*** Opening of RECORDS PROVIDED ***

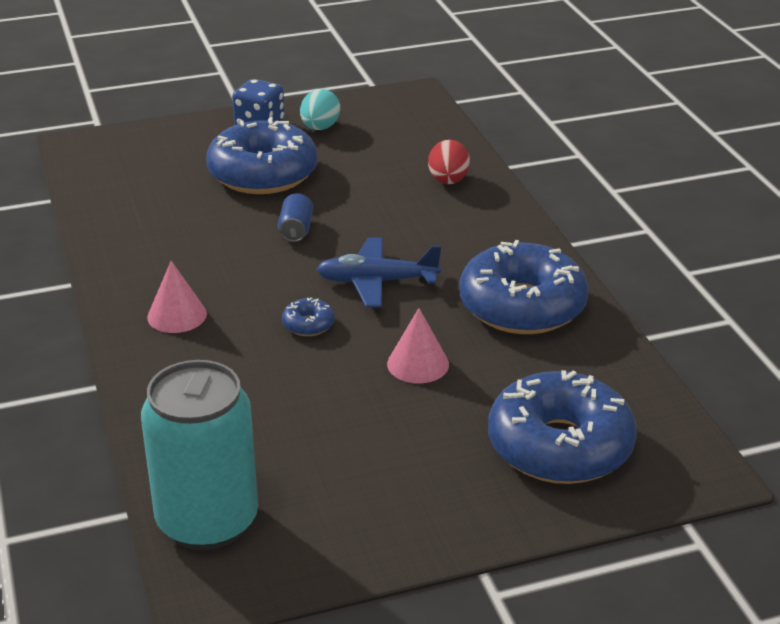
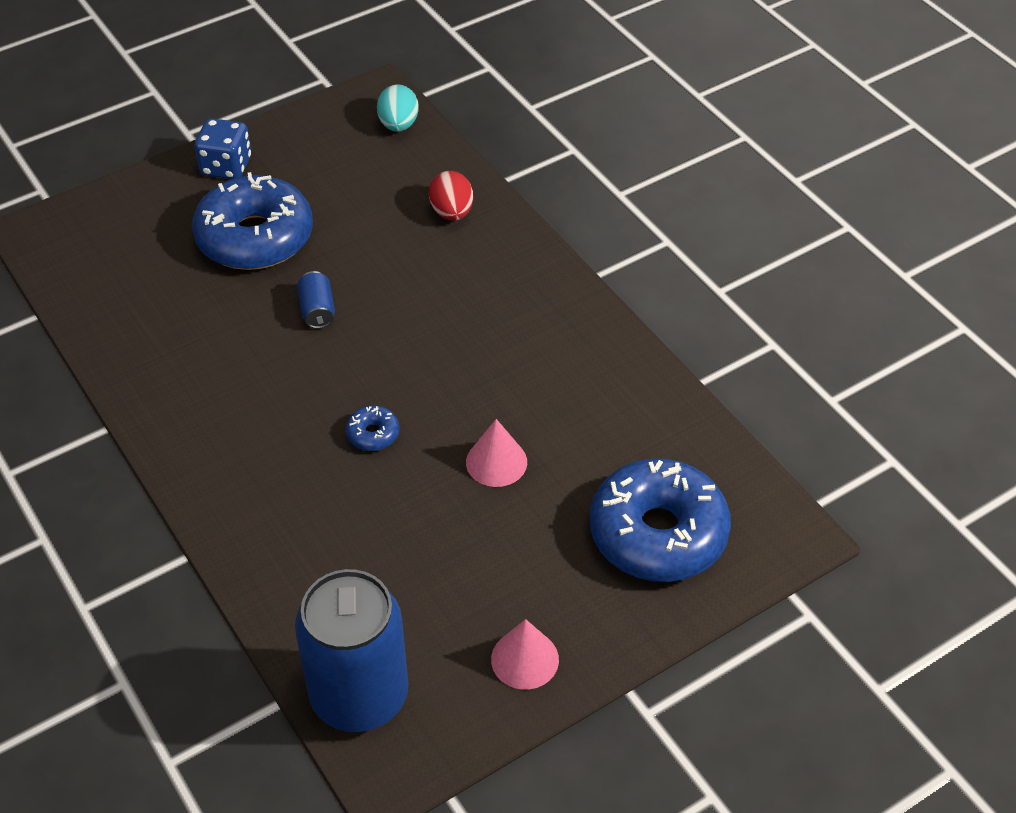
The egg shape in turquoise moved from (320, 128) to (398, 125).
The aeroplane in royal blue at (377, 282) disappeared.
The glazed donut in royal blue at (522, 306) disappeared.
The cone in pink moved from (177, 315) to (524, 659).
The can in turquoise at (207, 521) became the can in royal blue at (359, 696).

*** Close of RECORDS PROVIDED ***

WHAT THE TASK REQUIRES -
An exact copy of the listing is required, excluding any pictures.

SOLUTION -
The egg shape in turquoise moved from (320, 128) to (398, 125).
The aeroplane in royal blue at (377, 282) disappeared.
The glazed donut in royal blue at (522, 306) disappeared.
The cone in pink moved from (177, 315) to (524, 659).
The can in turquoise at (207, 521) became the can in royal blue at (359, 696).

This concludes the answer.